**What is required**
Note how many lines of the data below hold the word "moved", then give that number with no other text.
Segment Open
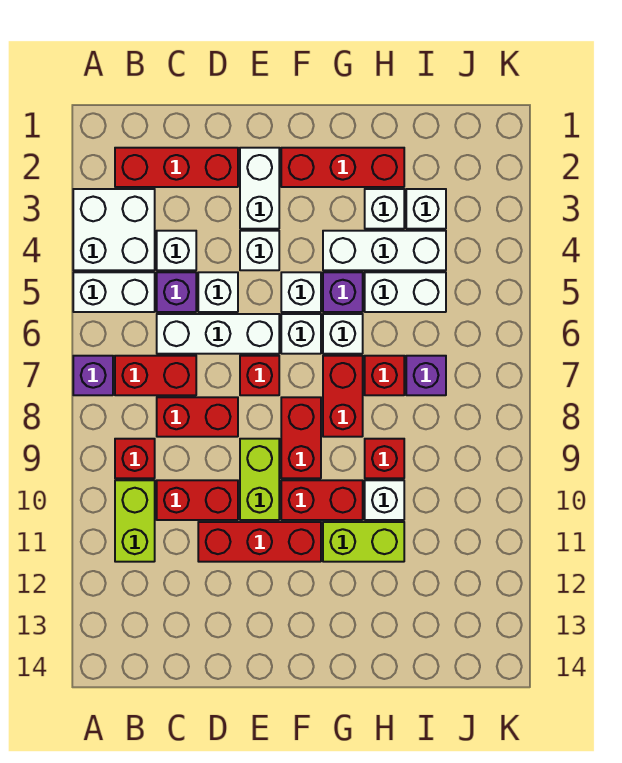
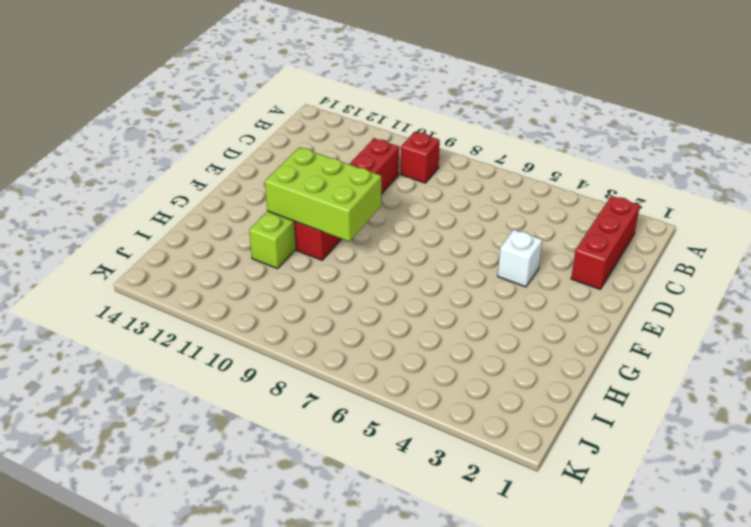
lime 2x3 brick [265,147,381,242] -> none
none -> white 2x2 brick [73,189,155,270]
none -> white 1x2 brick [73,272,155,312]
none -> purple 1x1 brick [73,356,113,395]
none -> red 1x2 brick [115,356,196,395]

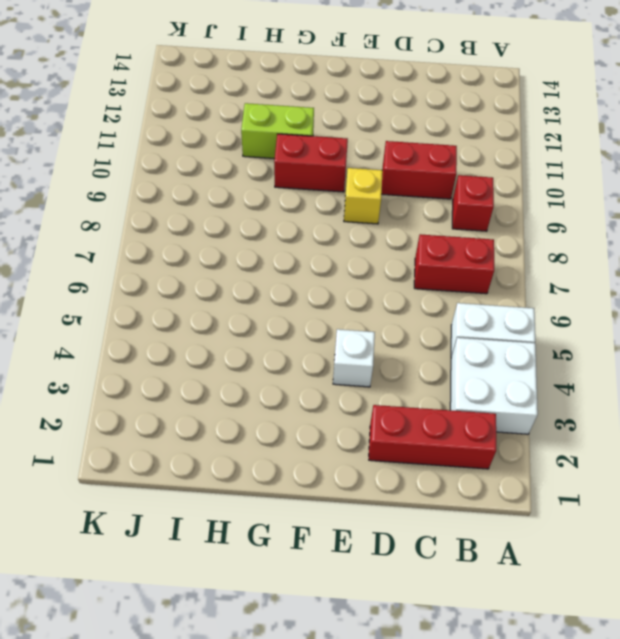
yellow 1x1 brick [344,168,383,224] -> lime 1x2 brick [240,439,279,520]
none -> purple 1x1 brick [73,356,113,395]
none -> lime 1x2 brick [115,480,155,562]
none -> white 1x1 brick [157,231,196,270]
none -> purple 1x1 brick [157,272,196,312]

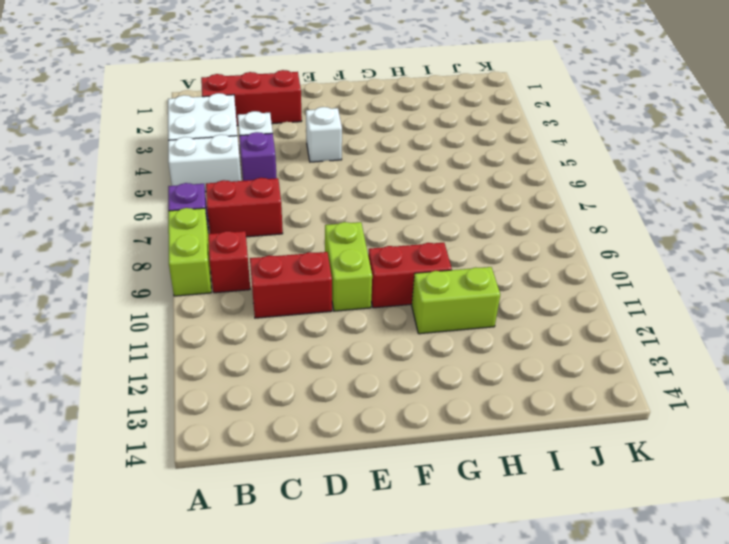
lime 1x2 brick [168,208,211,296] -> lime 1x2 brick moved to [115,480,155,562]
none -> white 1x3 brick [157,314,279,354]
none -> red 1x2 brick [157,397,238,437]
none -> white 1x1 brick [198,272,238,312]
none -> red 1x3 brick [198,522,321,562]

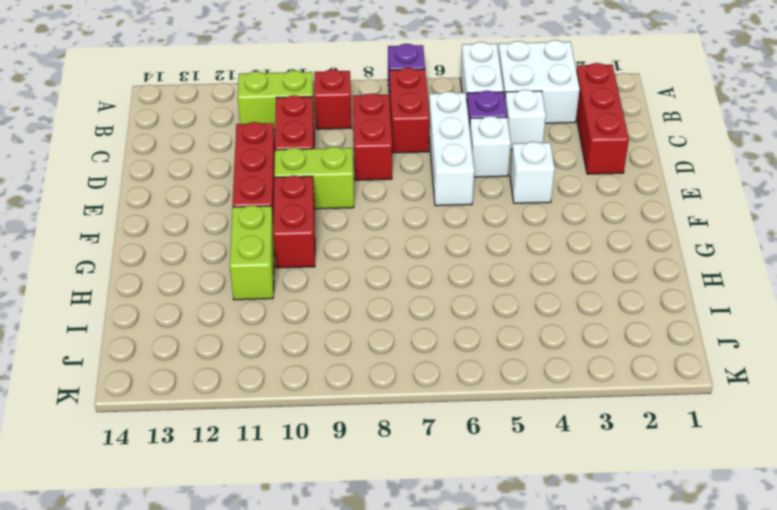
none -> white 1x2 brick [240,148,279,229]
none -> red 1x1 brick [240,356,279,395]
none -> red 1x3 brick [281,148,404,187]
none -> white 1x1 brick [281,272,321,312]

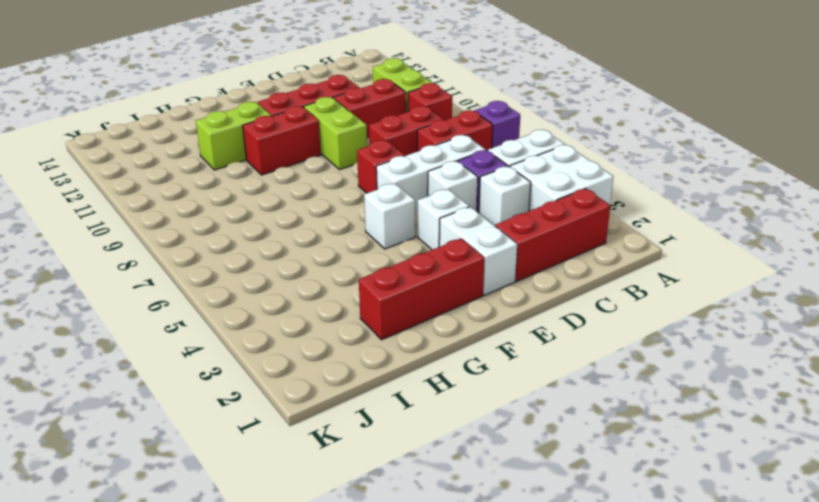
none -> white 1x1 brick [281,314,321,354]
none -> red 1x2 brick [281,397,321,478]
none -> white 1x3 brick [323,231,446,270]
none -> purple 1x1 brick [323,272,363,312]

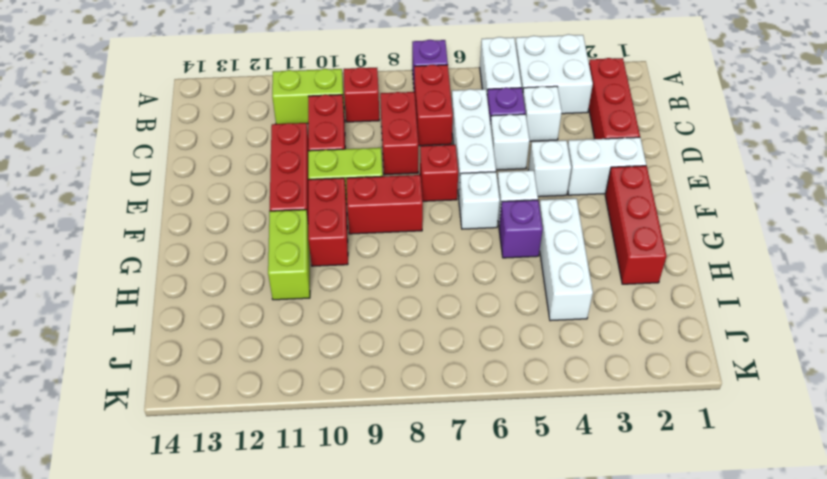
none -> white 1x1 brick [323,314,363,354]
none -> red 1x2 brick [323,356,363,437]
none -> white 1x1 brick [365,189,404,229]
none -> white 1x2 brick [365,272,446,312]

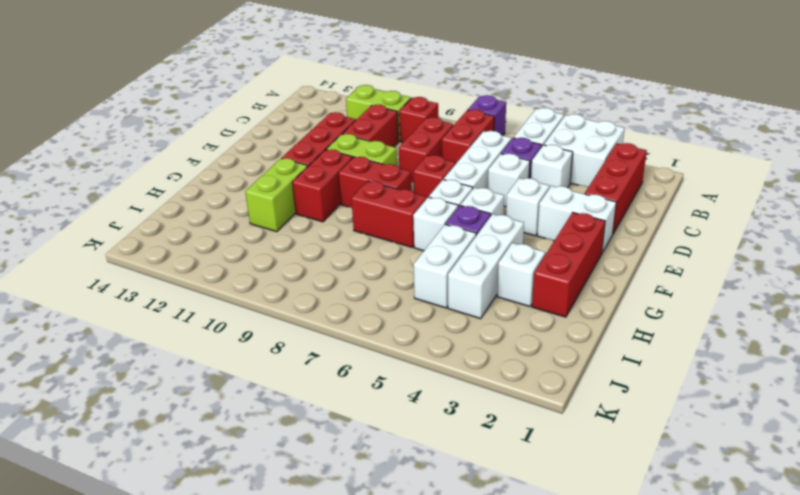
none -> red 1x1 brick [365,356,404,395]
none -> red 1x1 brick [365,439,404,478]
none -> white 1x1 brick [365,480,404,520]
none -> white 1x1 brick [406,189,446,229]

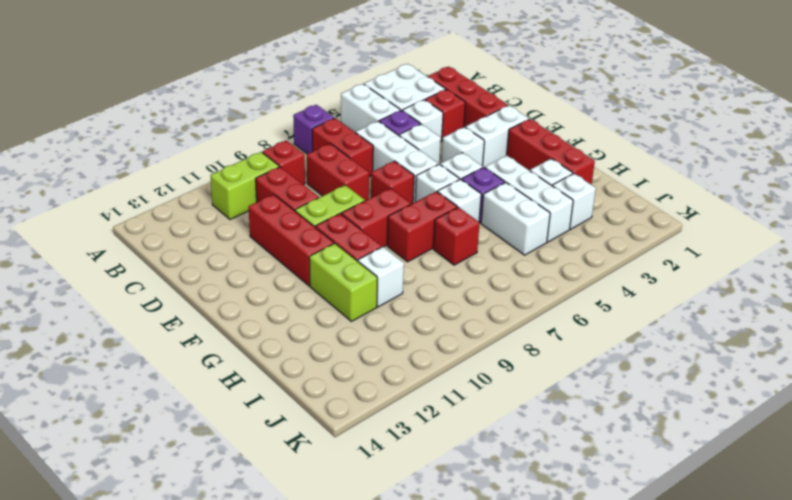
red 1x1 brick [425,89,465,141] -> red 1x1 brick moved to [365,439,404,478]
none -> purple 1x1 brick [406,356,446,395]

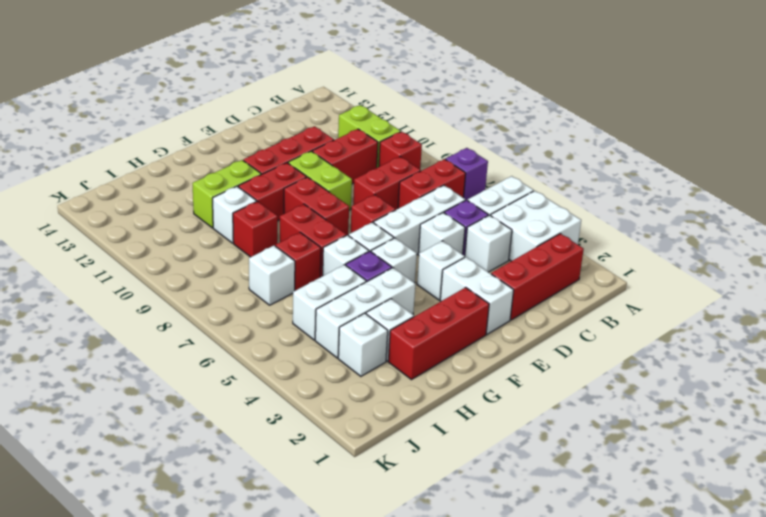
white 1x1 brick [249,246,295,305] -> purple 1x1 brick [406,356,446,395]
Segment Closed
**Response to the task**
2